Pull each line containing "green" out of the data and copy it.

[Records supplied]

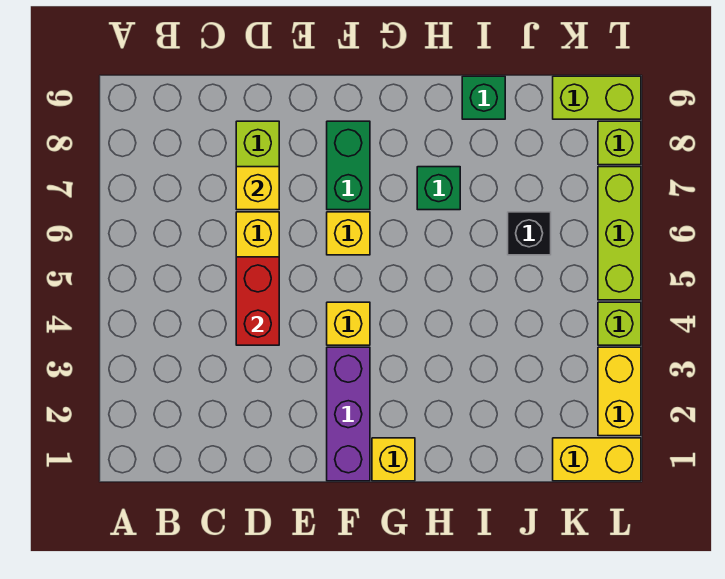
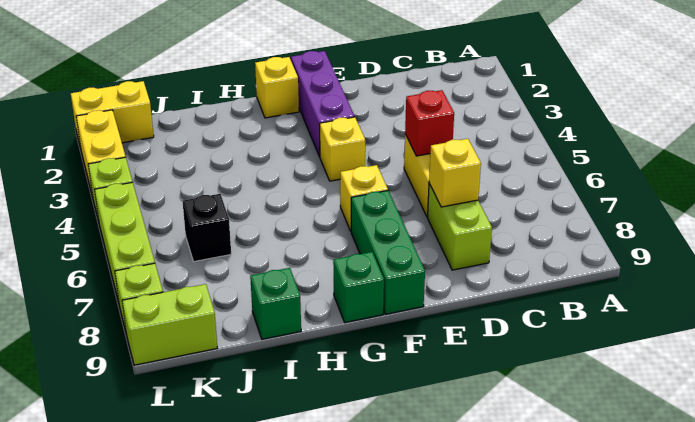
red brick D4:D5 level 2 -> red brick D5 level 2
green brick F7:F8 level 1 -> green brick F7:F9 level 1
green brick H7 level 1 -> green brick G9 level 1

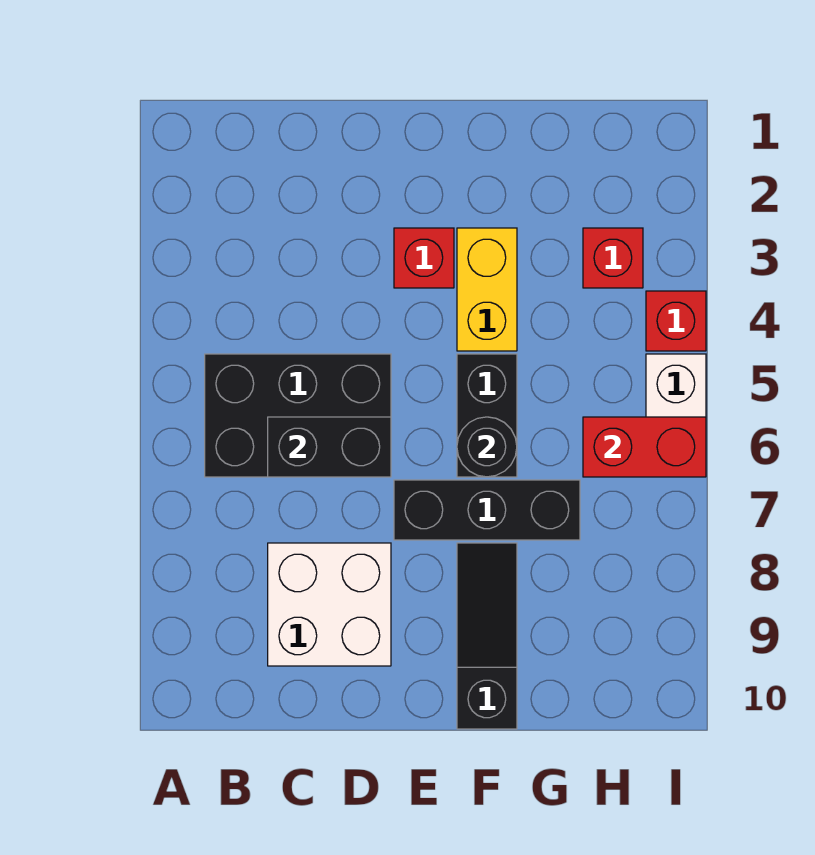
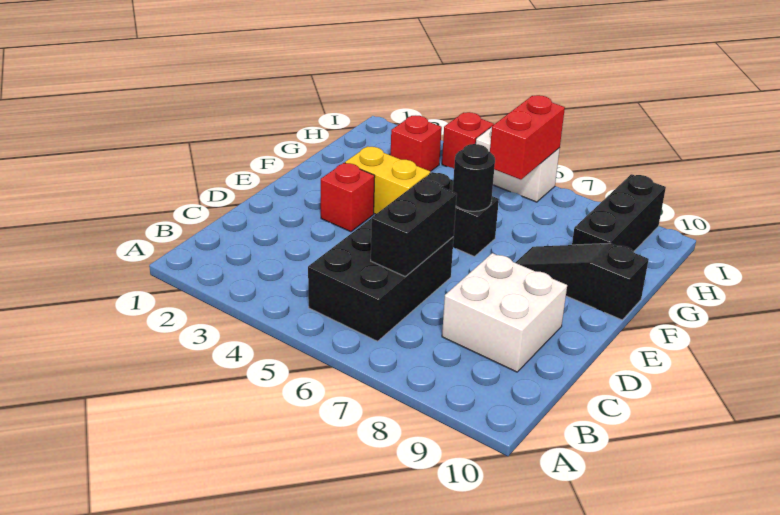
black brick E7:G7 level 1 -> black brick G9:I9 level 1

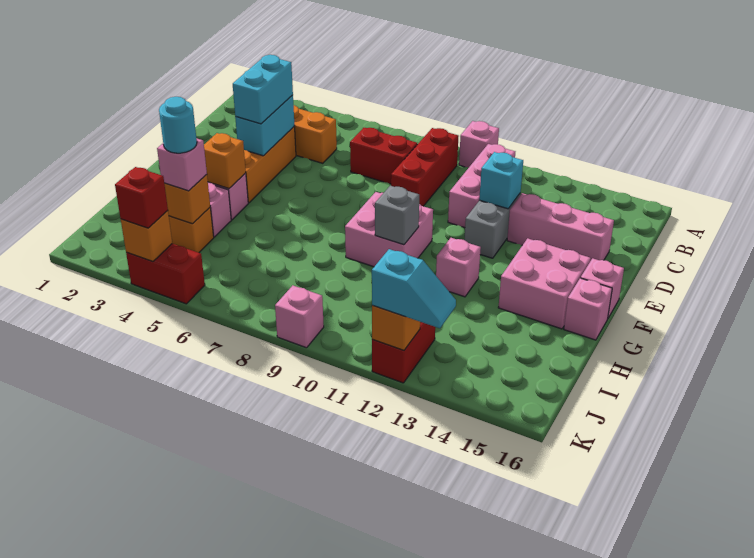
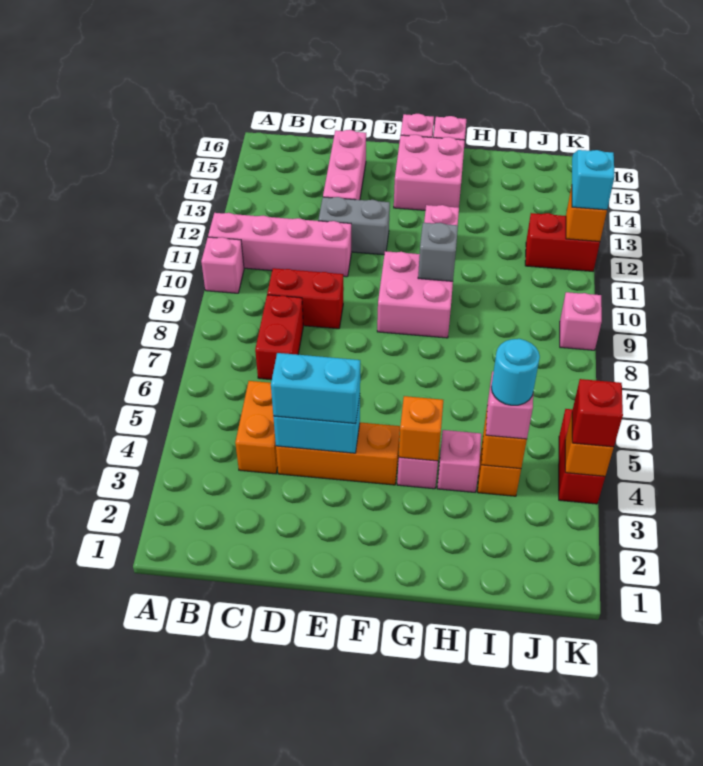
red brick B9:D9 level 1 -> red brick C9:D9 level 1
pink brick B11:D11 level 1 -> pink brick A11:D11 level 1
cyan brick D12 level 2 -> none

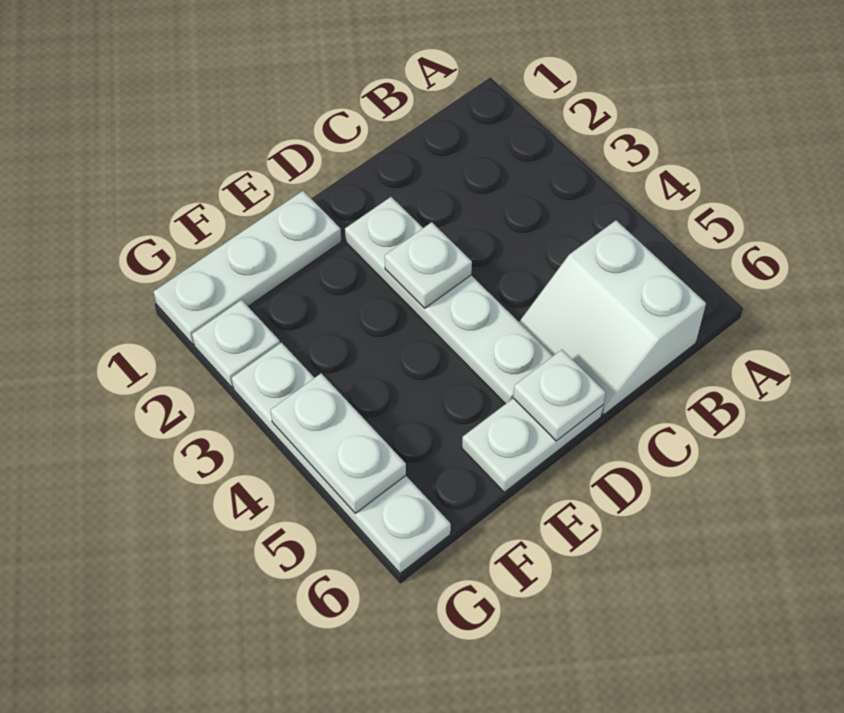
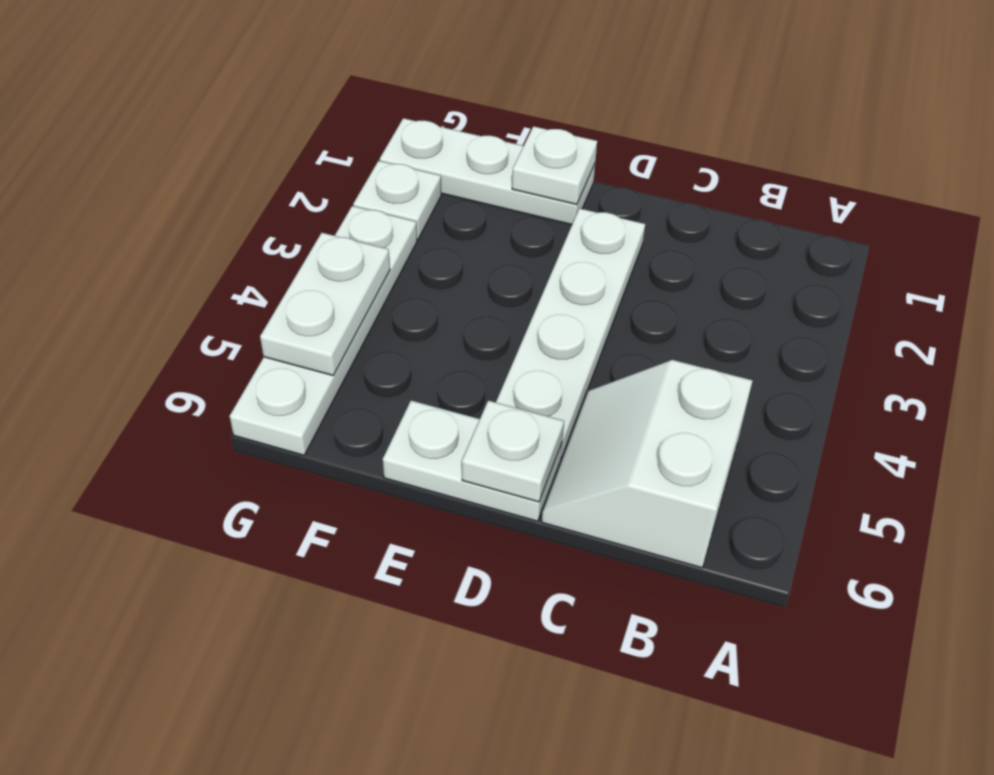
white plate D3 level 2 -> white plate E1 level 2

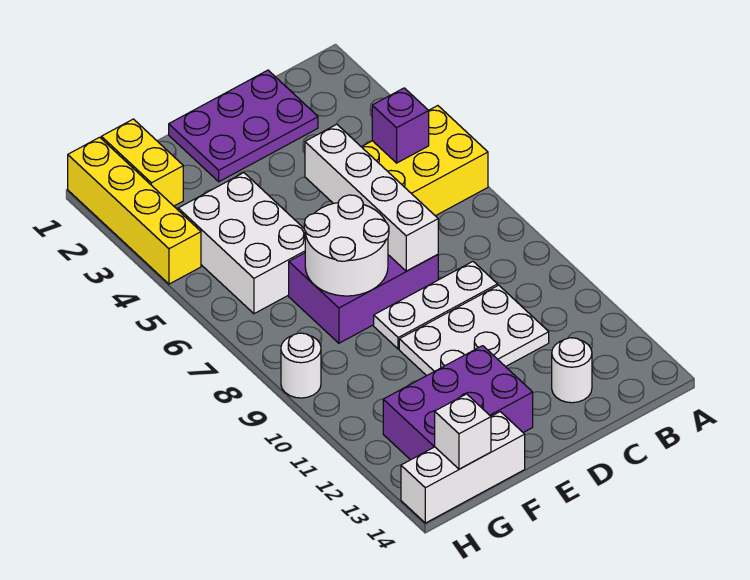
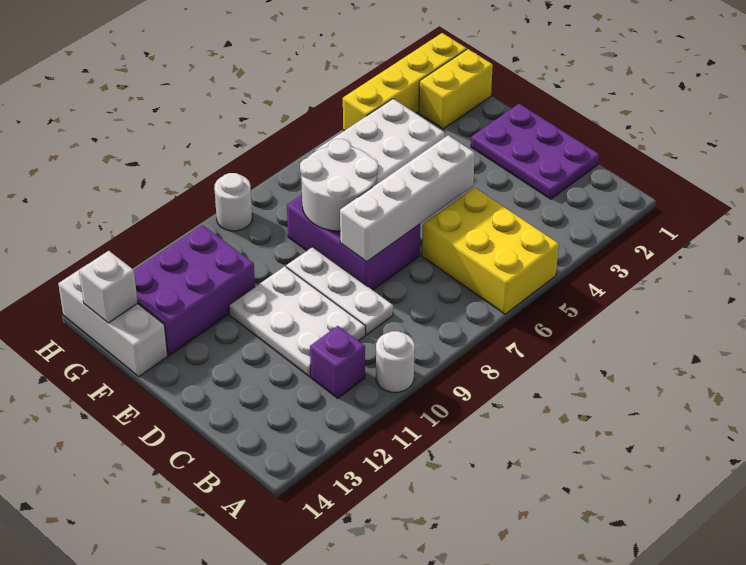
purple brick B5 level 2 -> purple brick B11 level 1
white round brick C13 level 1 -> white round brick A10 level 1
purple brick E12:G13 level 1 -> purple brick F11:G13 level 1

[/Records supplied]

■ Result of the exercise ■
green brick F7:F8 level 1 -> green brick F7:F9 level 1
green brick H7 level 1 -> green brick G9 level 1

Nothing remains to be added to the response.